__WHAT IS BEING ASKED__
Output only the lines that run from the line holding "R6: 3.9k (LAMP, VDD) -> 3.9k (LAMP, VCTRL)" to the end of the data below, including both ends, without any pictures.

[Image comparison data]
++++

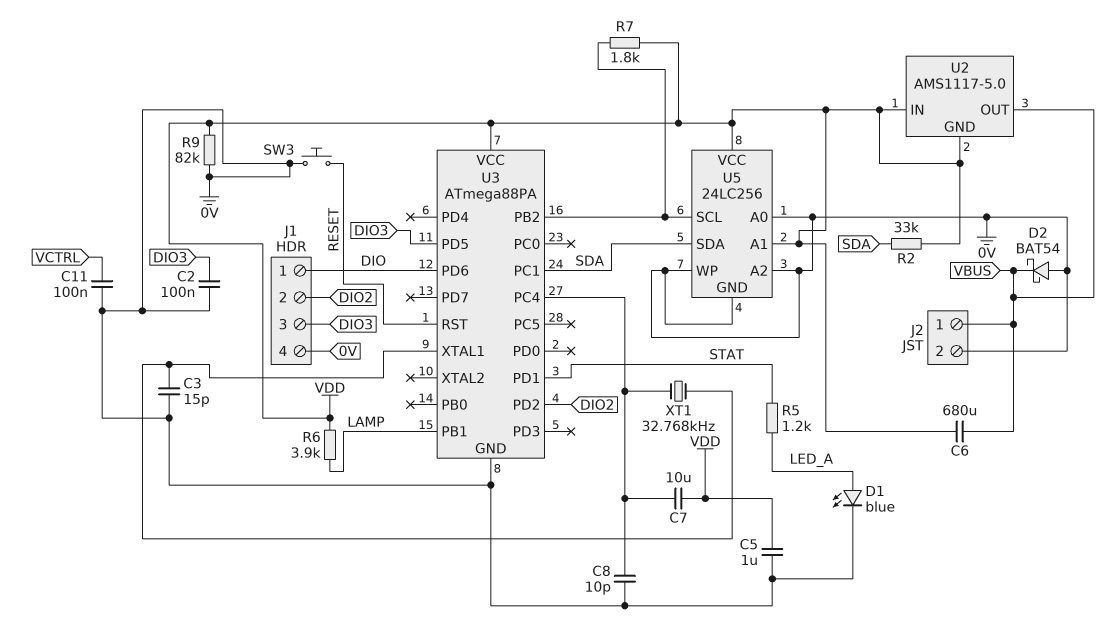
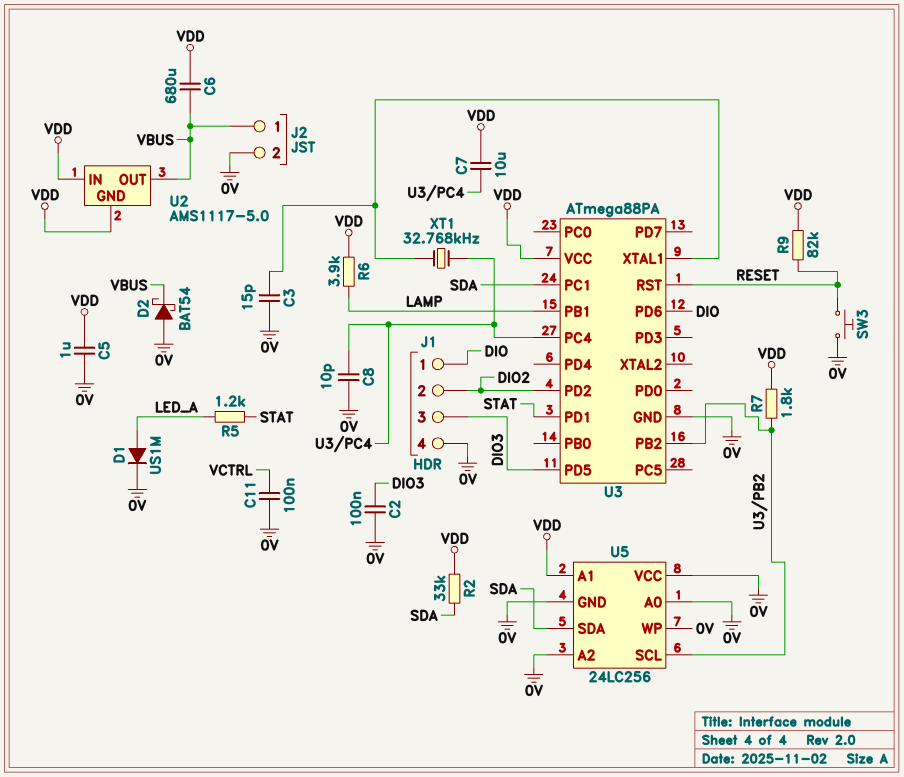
D1: LED blue (A LED_A, K 0V) -> diode US1M (A LED_A, K 0V)
R9: 82k (0V, VDD) -> 82k (RESET, VDD)
U5 pin VCC: VDD -> 0V

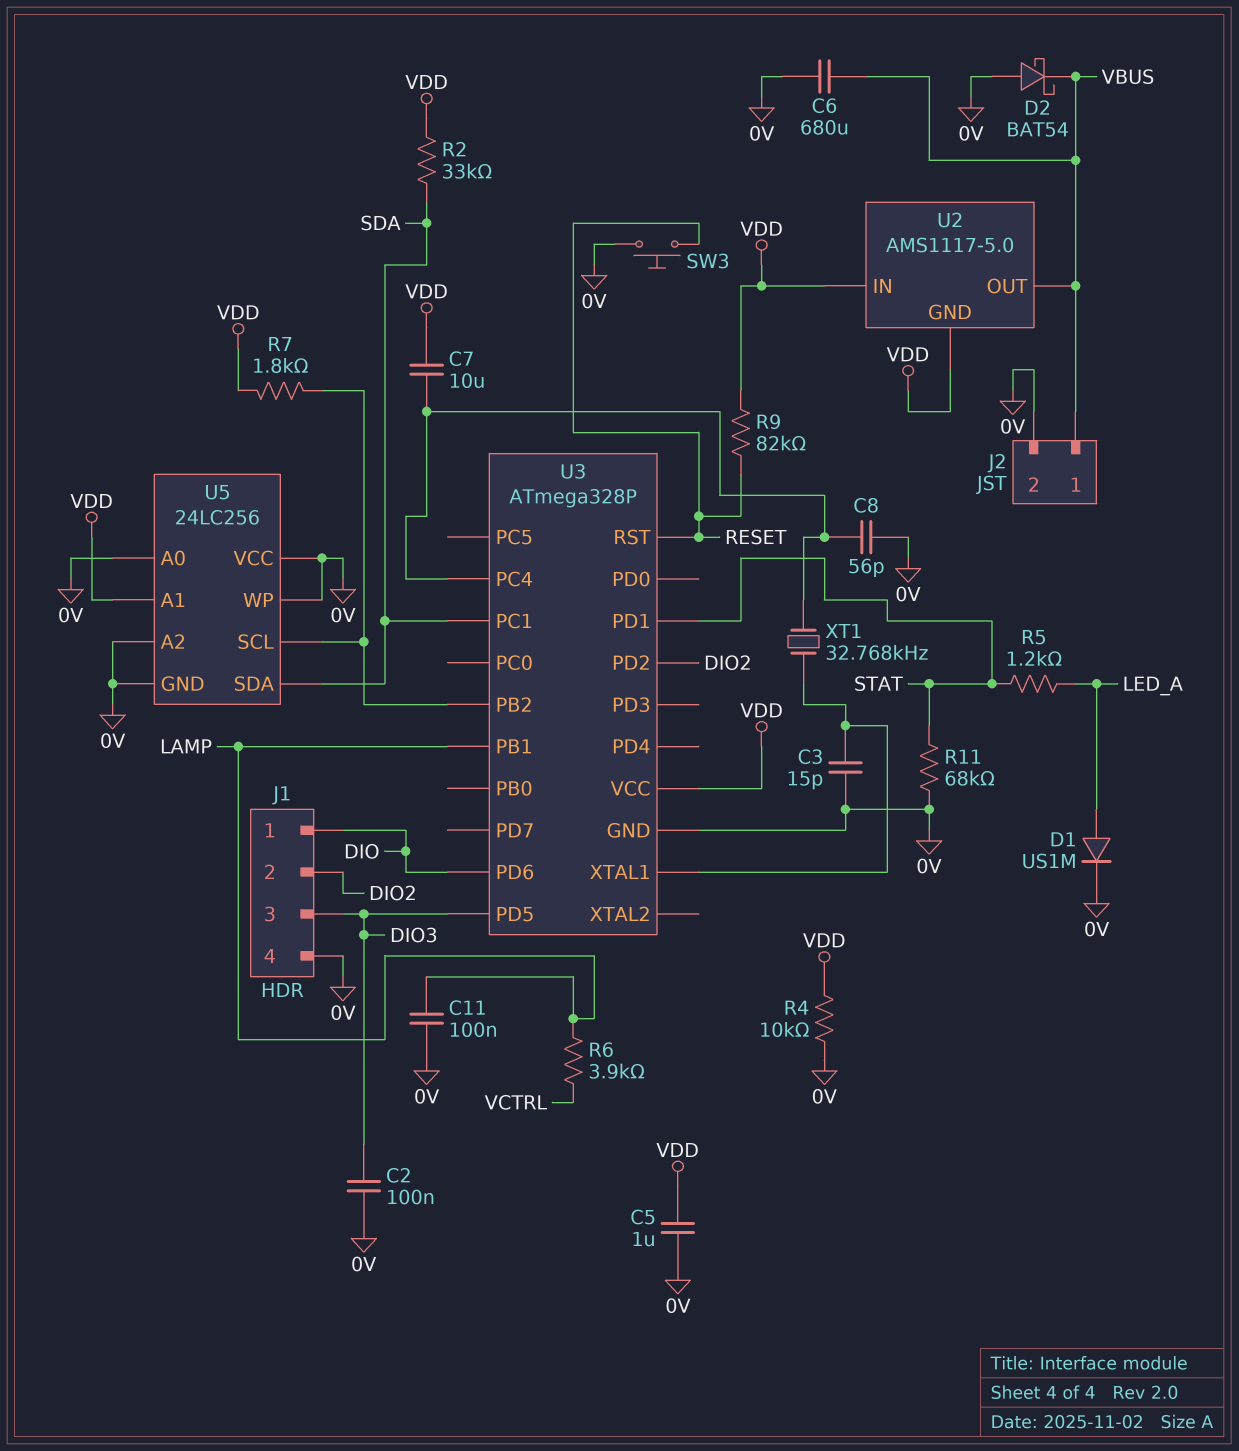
C6: 680uF (VBUS, VDD) -> 680uF (0V, VBUS)
C8: 10pF (0V, U3/PC4) -> 56pF (0V, U3/PC4)
C11: 100nF (0V, VCTRL) -> 100nF (0V, LAMP)
R4: none -> 10k (0V, VDD)
R6: 3.9k (LAMP, VDD) -> 3.9k (LAMP, VCTRL)
R11: none -> 68k (0V, STAT)
U3: ATmega88PA -> ATmega328P

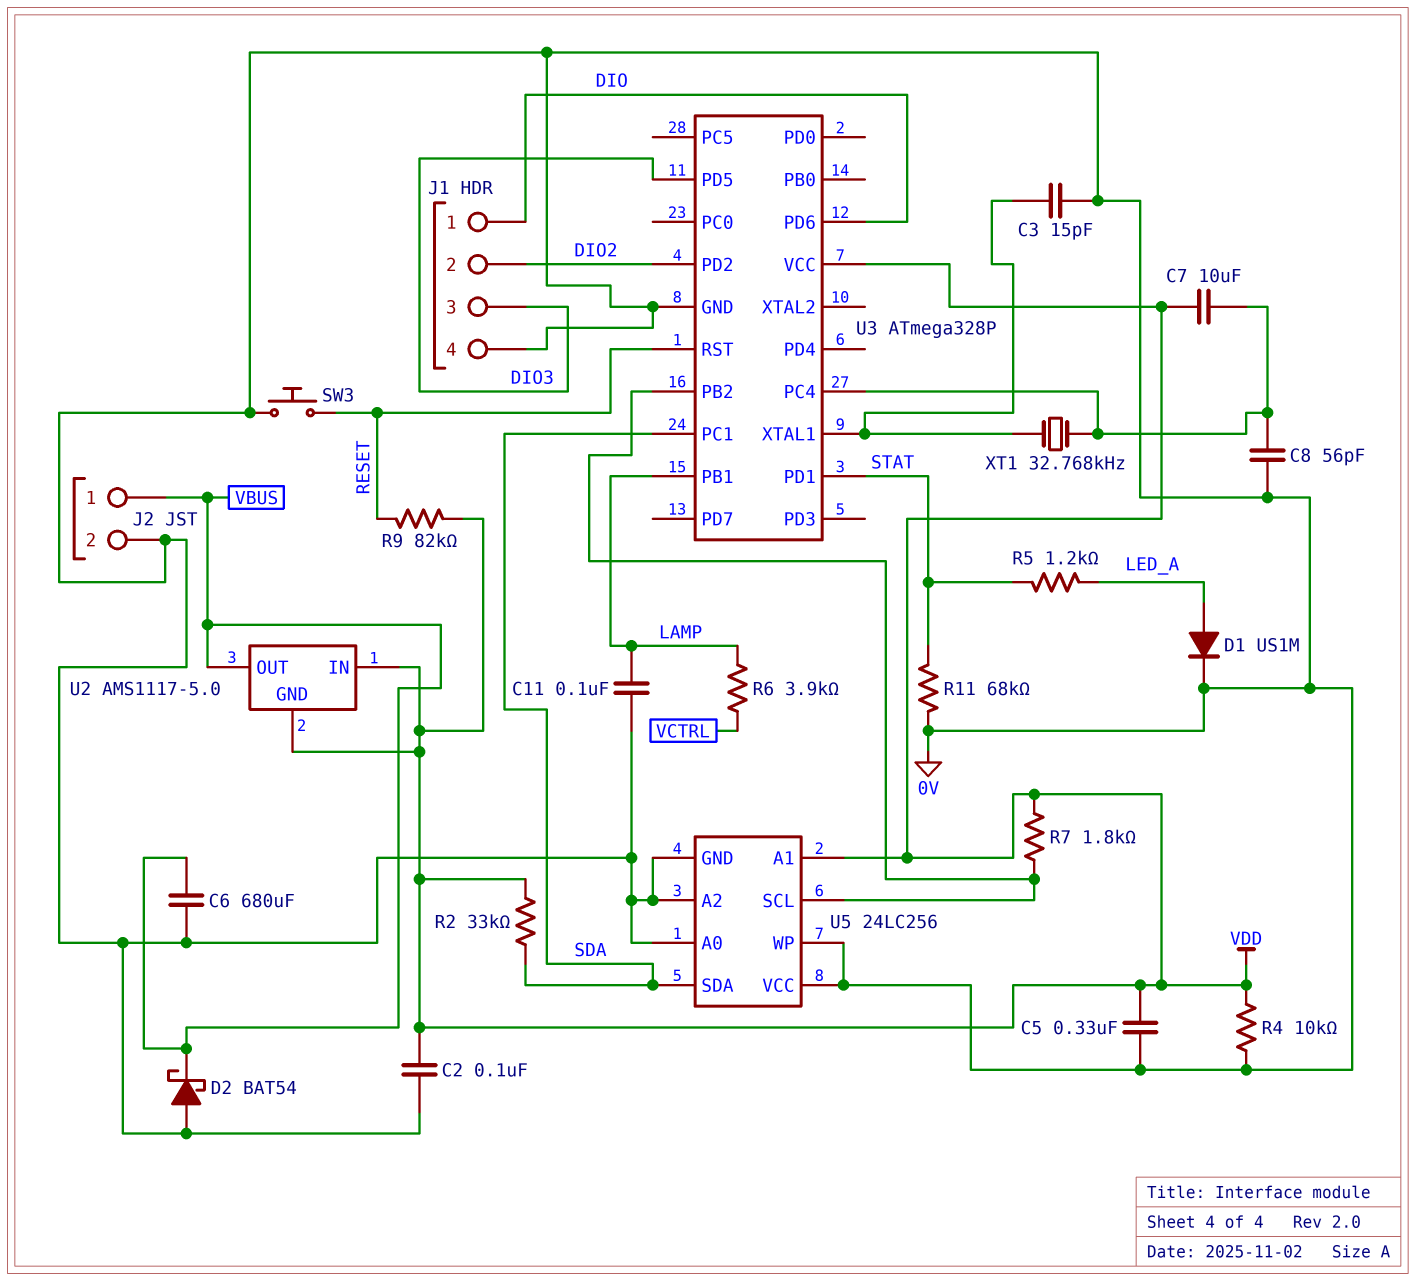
C2: 100nF (0V, DIO3) -> 100nF (0V, VDD)
C5: 1uF (0V, VDD) -> 330nF (0V, VDD)

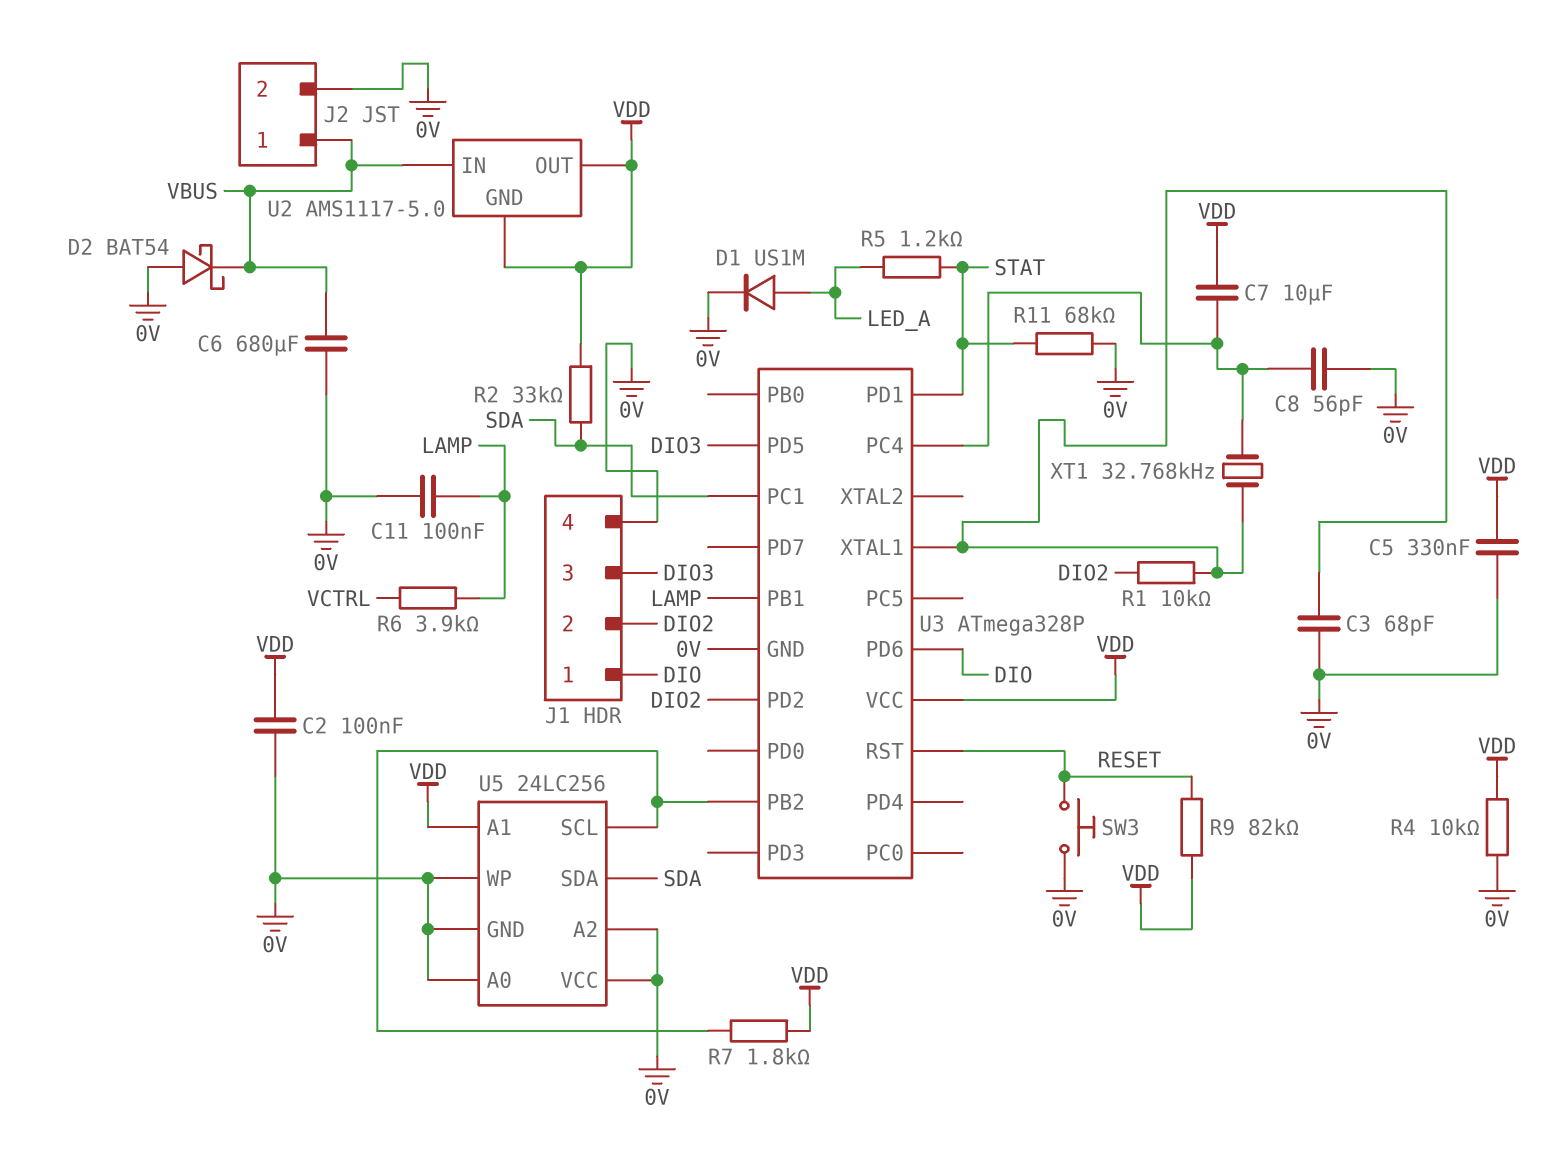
C3: 15pF (0V, U3/XTAL1) -> 68pF (0V, U3/XTAL1)
R1: none -> 10k (DIO2, U3/XTAL1)
U2 pin IN: VDD -> VBUS
U2 pin OUT: VBUS -> VDD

++++

__RESPONSE BELOW__
R6: 3.9k (LAMP, VDD) -> 3.9k (LAMP, VCTRL)
R11: none -> 68k (0V, STAT)
U3: ATmega88PA -> ATmega328P

C2: 100nF (0V, DIO3) -> 100nF (0V, VDD)
C5: 1uF (0V, VDD) -> 330nF (0V, VDD)

C3: 15pF (0V, U3/XTAL1) -> 68pF (0V, U3/XTAL1)
R1: none -> 10k (DIO2, U3/XTAL1)
U2 pin IN: VDD -> VBUS
U2 pin OUT: VBUS -> VDD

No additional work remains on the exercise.